BEGIN Records supplied

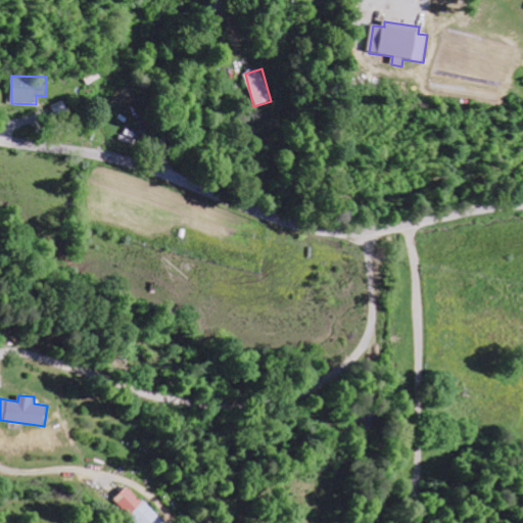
[(164,522),(127,486),(112,501),(136,522),(164,522)]
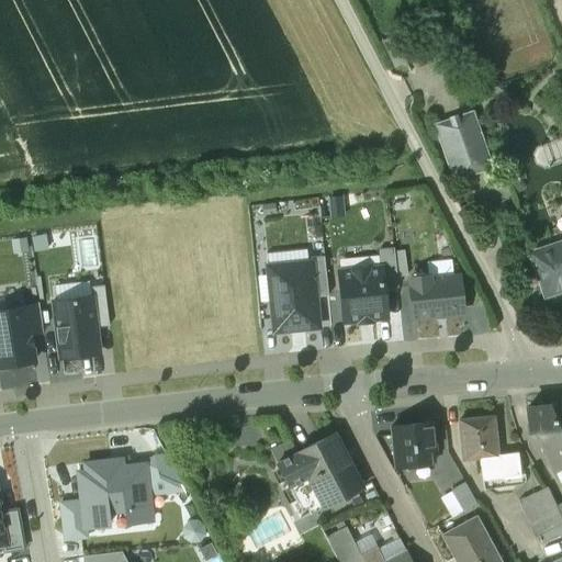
[(474,111),(437,124),(456,179),(483,169),(472,136),(482,133),(474,111)]
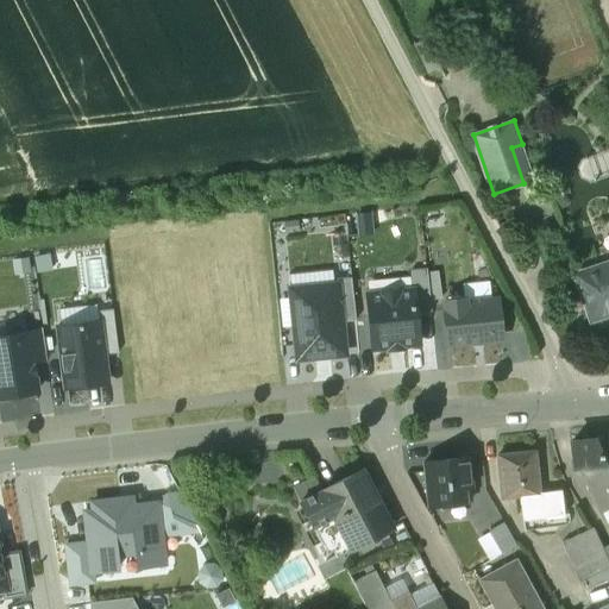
[(600,267),(575,275),(590,321),(608,314),(608,270),(602,274),(600,267)]
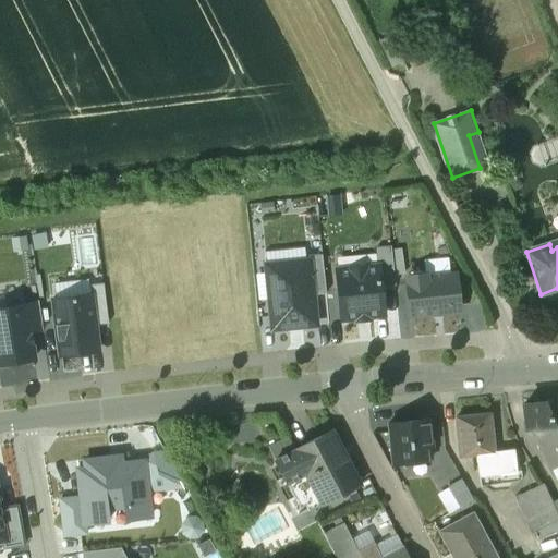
[(378,266),(380,288),(395,287),(393,276),(391,251),(390,247),(376,249),(377,267),(378,266)]
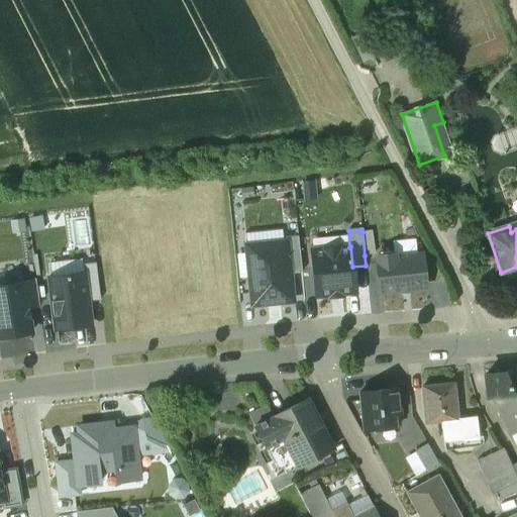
[(365,255),(374,255),(373,231),(363,232),(365,255)]
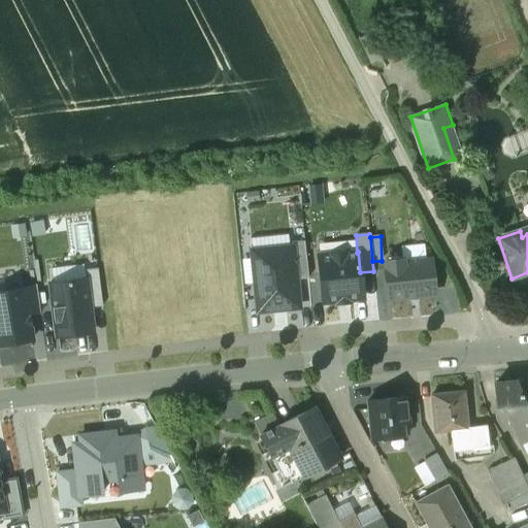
[(304,241),(291,243),(292,248),(293,246),(296,279),(308,278),(304,241)]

END Records supplied

- Exercise goal -
Every entry is to be transcribed exactly, but the pictures are to be left out.

- Answer section -
[(164,522),(127,486),(112,501),(136,522),(164,522)]
[(474,111),(437,124),(456,179),(483,169),(472,136),(482,133),(474,111)]
[(600,267),(575,275),(590,321),(608,314),(608,270),(602,274),(600,267)]
[(378,266),(380,288),(395,287),(393,276),(391,251),(390,247),(376,249),(377,267),(378,266)]
[(365,255),(374,255),(373,231),(363,232),(365,255)]
[(304,241),(291,243),(292,248),(293,246),(296,279),(308,278),(304,241)]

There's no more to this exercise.